# [Exercise instructions]
Below are the records; copy each line in which "grey" can be found.

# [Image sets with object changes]
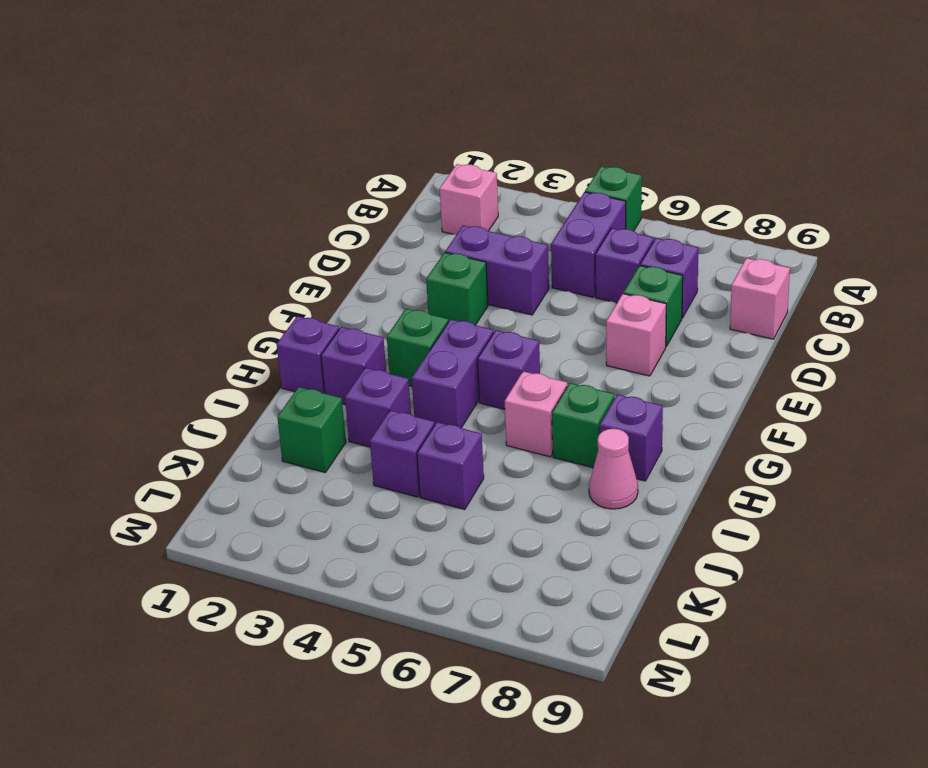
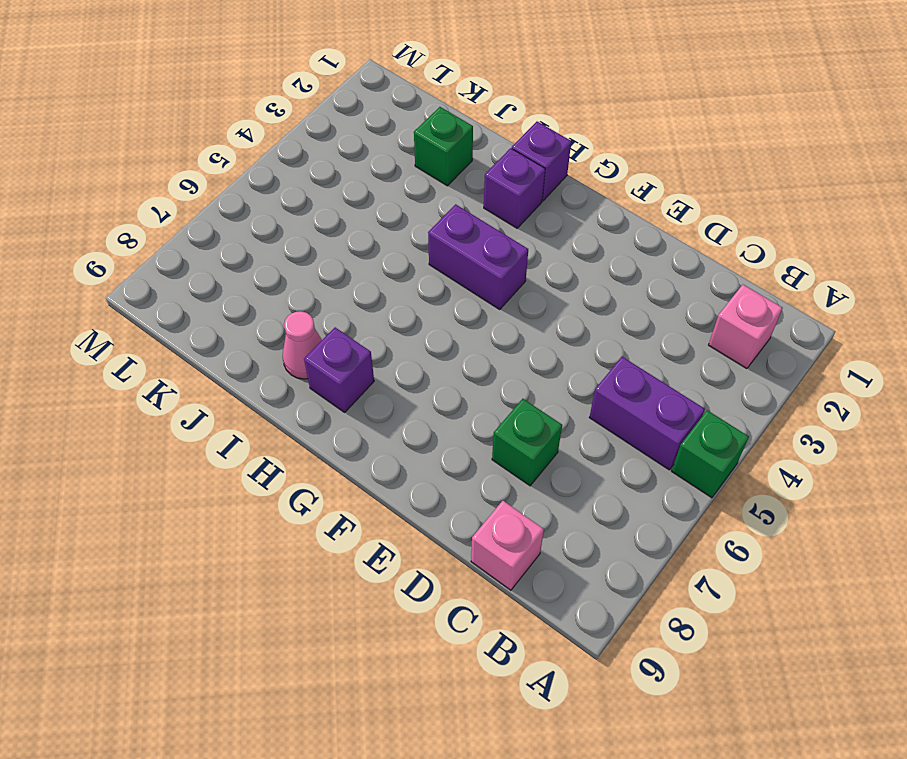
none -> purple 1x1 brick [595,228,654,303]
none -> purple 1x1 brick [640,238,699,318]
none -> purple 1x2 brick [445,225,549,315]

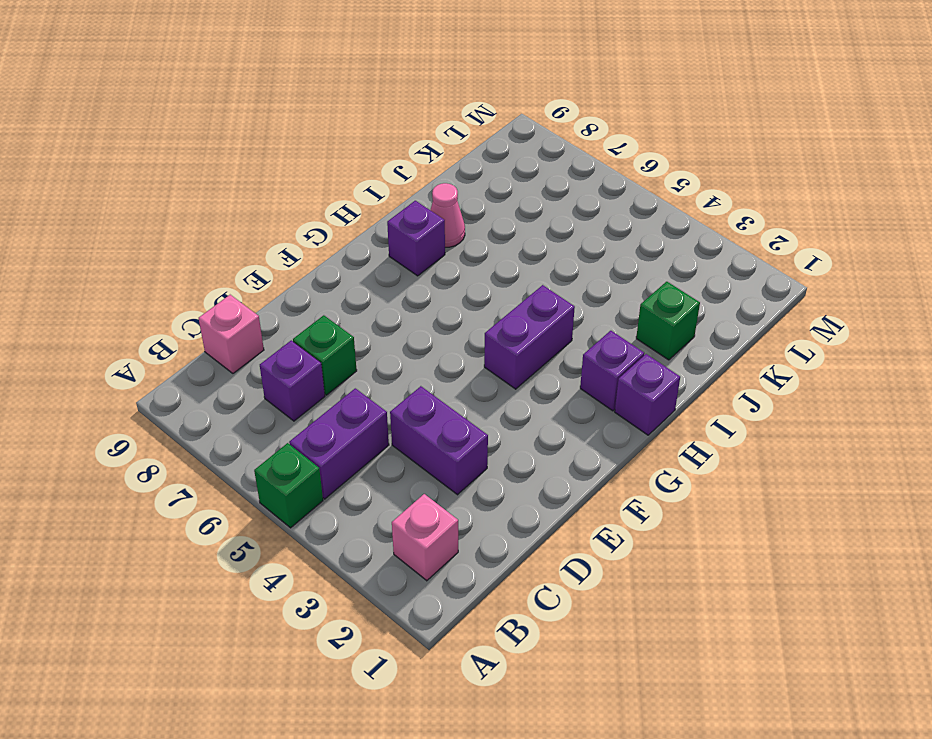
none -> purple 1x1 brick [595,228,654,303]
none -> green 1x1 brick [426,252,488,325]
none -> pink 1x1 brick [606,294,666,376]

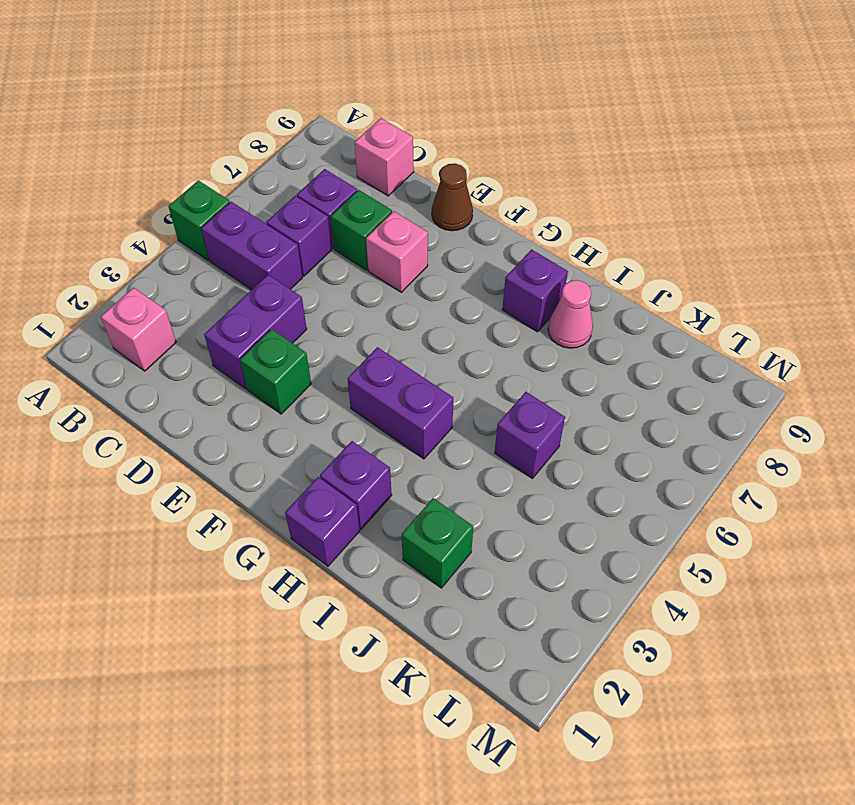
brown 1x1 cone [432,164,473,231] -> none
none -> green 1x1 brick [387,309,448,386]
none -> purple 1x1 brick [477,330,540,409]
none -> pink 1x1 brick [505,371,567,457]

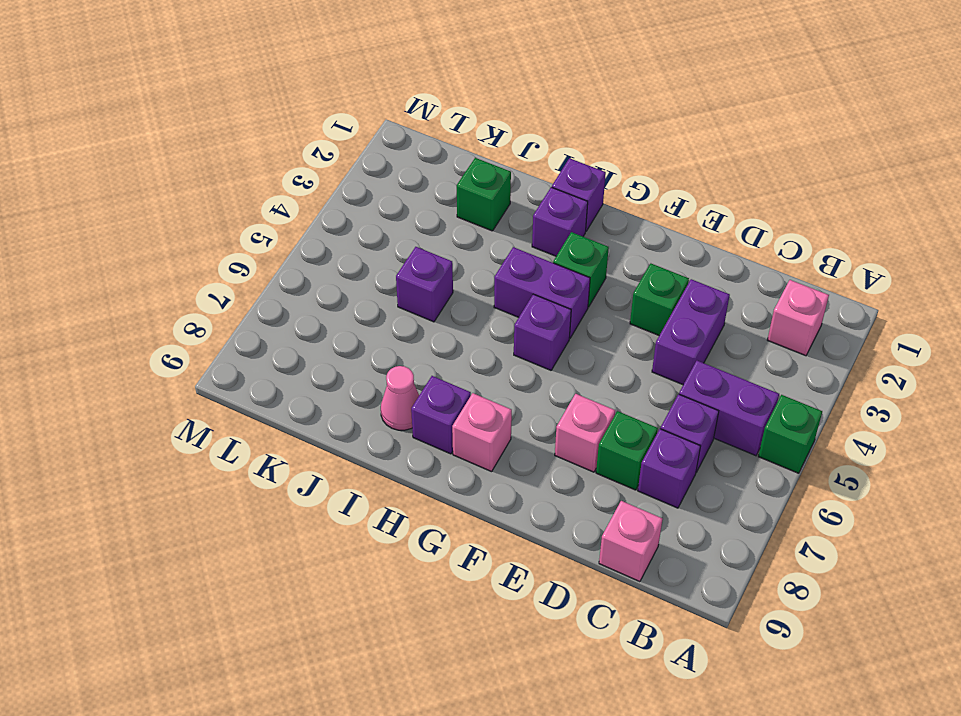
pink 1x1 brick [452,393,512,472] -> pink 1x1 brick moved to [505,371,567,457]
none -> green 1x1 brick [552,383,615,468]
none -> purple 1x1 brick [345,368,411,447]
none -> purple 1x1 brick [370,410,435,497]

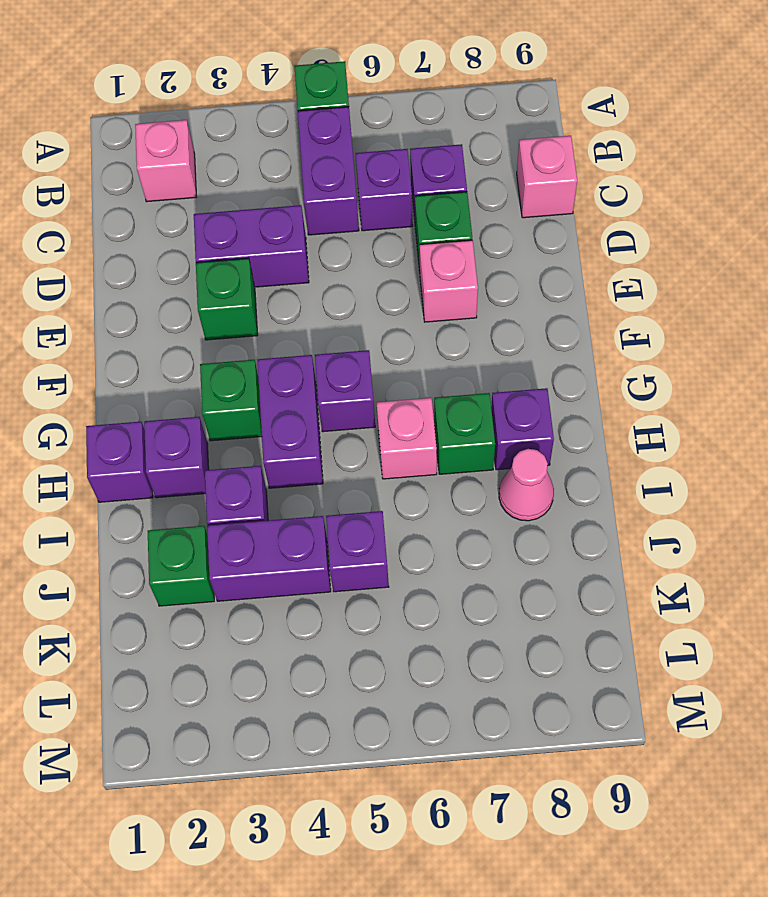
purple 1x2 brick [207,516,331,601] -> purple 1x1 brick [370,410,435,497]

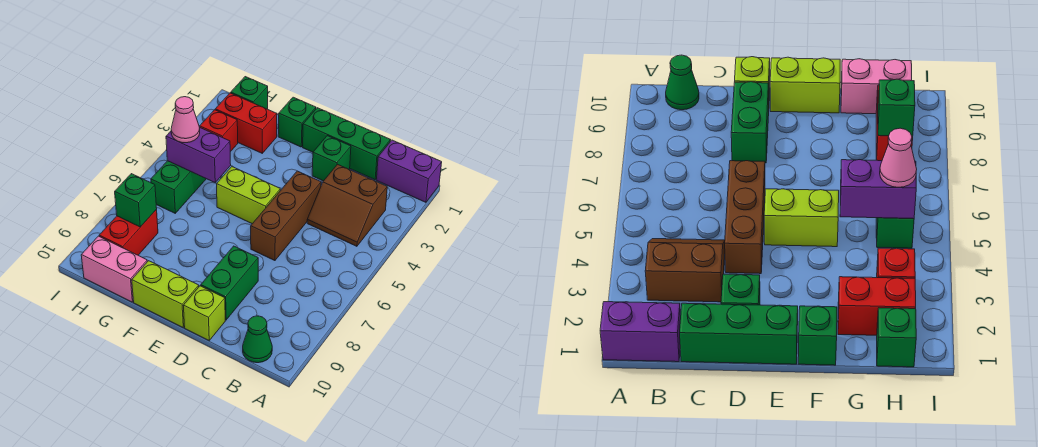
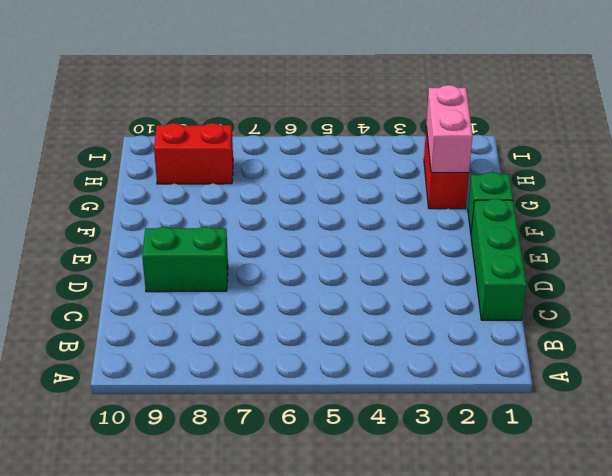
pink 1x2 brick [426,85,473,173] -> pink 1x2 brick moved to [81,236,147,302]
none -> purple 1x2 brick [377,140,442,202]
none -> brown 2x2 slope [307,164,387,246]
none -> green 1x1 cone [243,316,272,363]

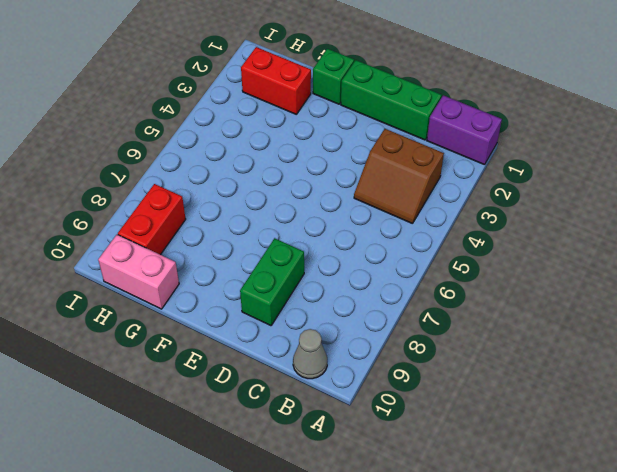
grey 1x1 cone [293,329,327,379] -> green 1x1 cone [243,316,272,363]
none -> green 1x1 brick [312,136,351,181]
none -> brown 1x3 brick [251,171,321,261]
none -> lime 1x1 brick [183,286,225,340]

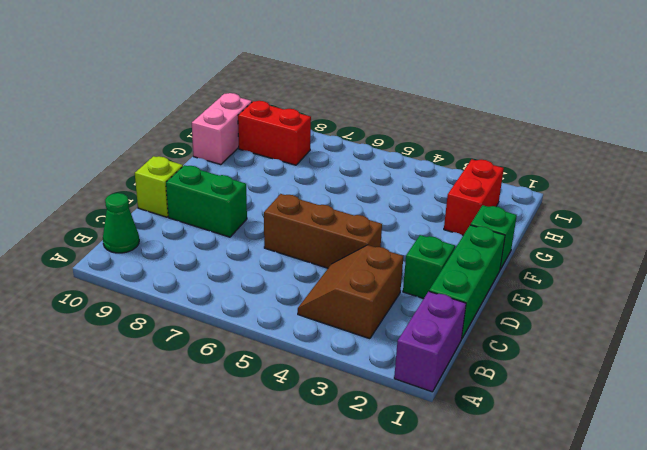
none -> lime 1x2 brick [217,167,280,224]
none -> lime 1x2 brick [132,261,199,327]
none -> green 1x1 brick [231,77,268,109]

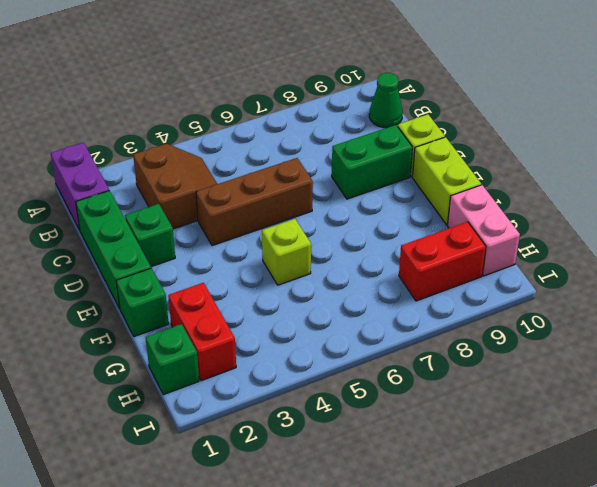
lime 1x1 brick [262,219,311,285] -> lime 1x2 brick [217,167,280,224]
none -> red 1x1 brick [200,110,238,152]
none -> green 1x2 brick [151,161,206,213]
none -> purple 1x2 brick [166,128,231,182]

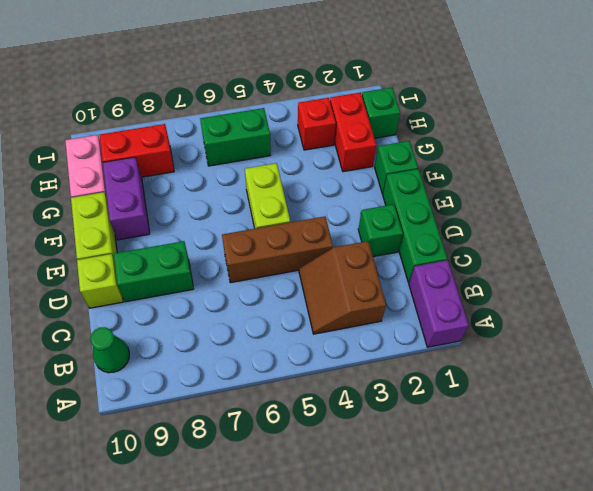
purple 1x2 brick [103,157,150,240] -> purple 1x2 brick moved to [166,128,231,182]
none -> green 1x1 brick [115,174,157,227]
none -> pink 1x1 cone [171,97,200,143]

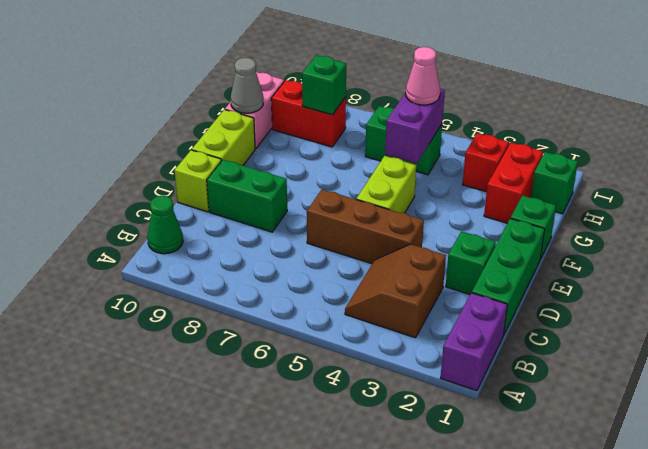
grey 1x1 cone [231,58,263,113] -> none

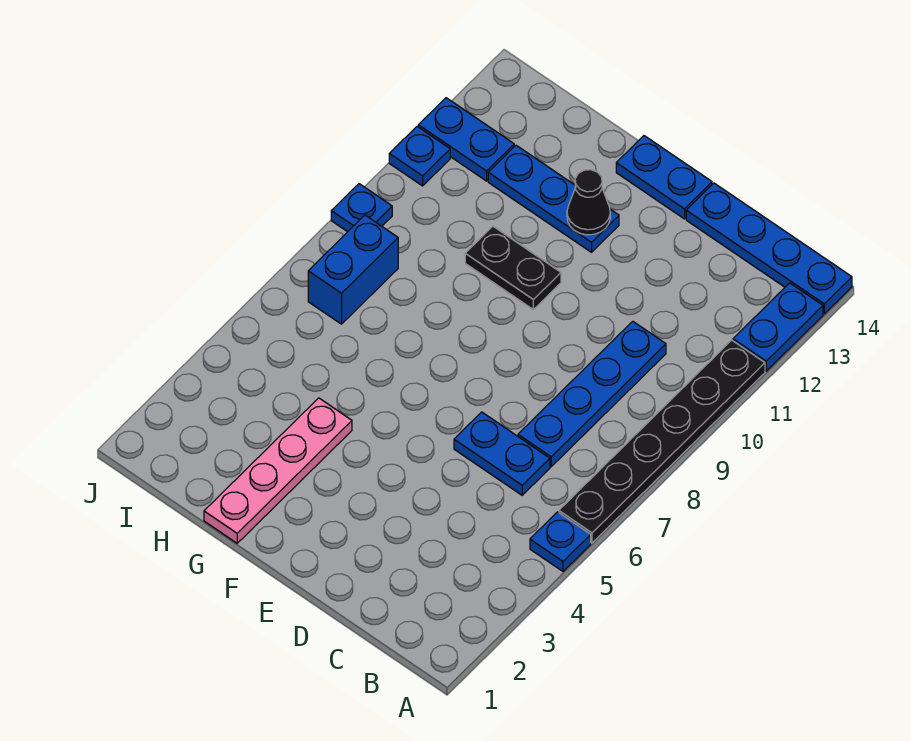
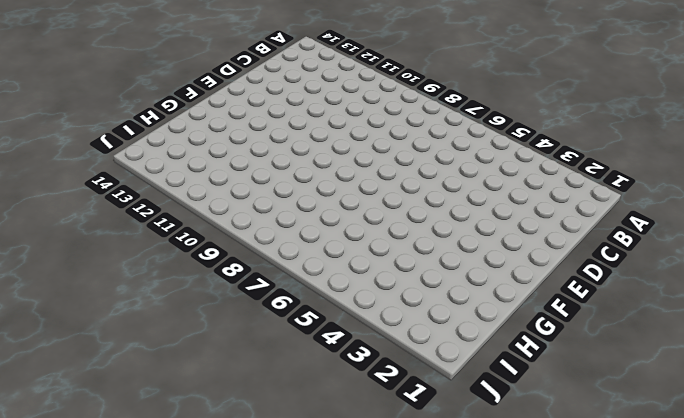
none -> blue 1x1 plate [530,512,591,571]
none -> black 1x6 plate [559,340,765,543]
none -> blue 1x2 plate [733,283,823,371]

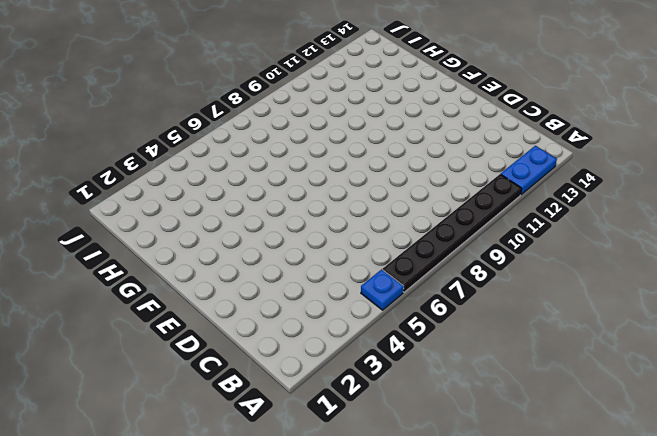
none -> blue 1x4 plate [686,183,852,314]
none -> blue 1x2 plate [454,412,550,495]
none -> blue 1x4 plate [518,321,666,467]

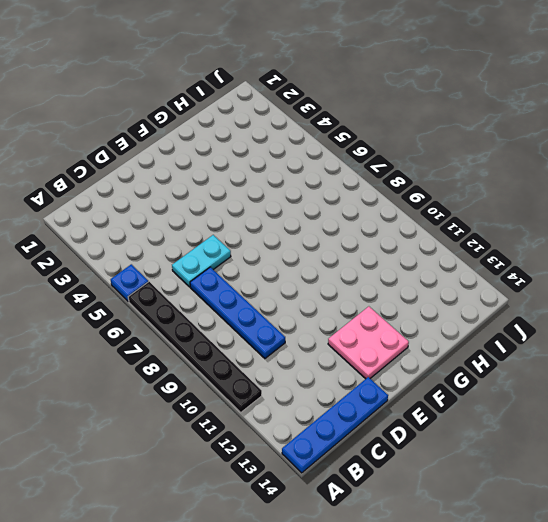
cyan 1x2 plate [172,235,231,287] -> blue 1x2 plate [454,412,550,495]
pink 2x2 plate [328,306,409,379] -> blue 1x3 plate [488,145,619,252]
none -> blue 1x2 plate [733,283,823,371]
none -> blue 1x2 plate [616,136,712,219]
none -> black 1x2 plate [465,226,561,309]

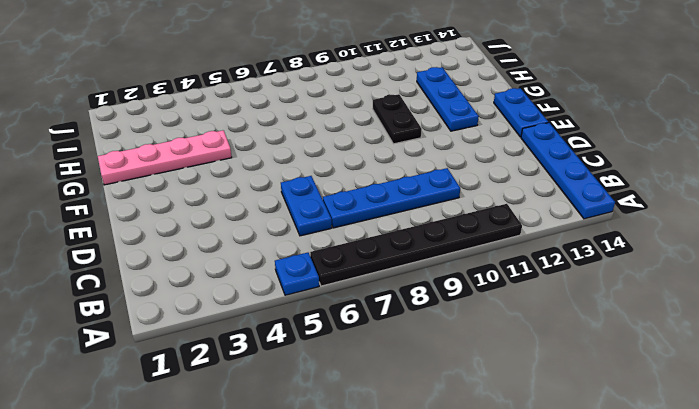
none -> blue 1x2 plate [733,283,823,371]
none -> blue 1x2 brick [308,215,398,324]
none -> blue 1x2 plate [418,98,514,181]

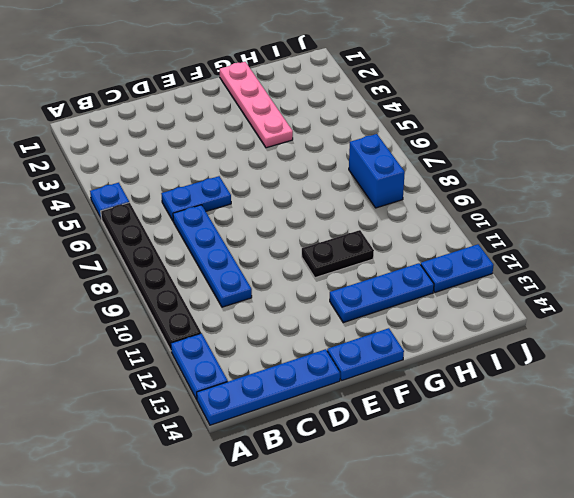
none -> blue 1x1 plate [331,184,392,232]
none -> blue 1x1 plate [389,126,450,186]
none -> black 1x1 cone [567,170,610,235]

# [Solution for this problem]
grey 1x1 cone [293,329,327,379] -> green 1x1 cone [243,316,272,363]
grey 1x1 cone [231,58,263,113] -> none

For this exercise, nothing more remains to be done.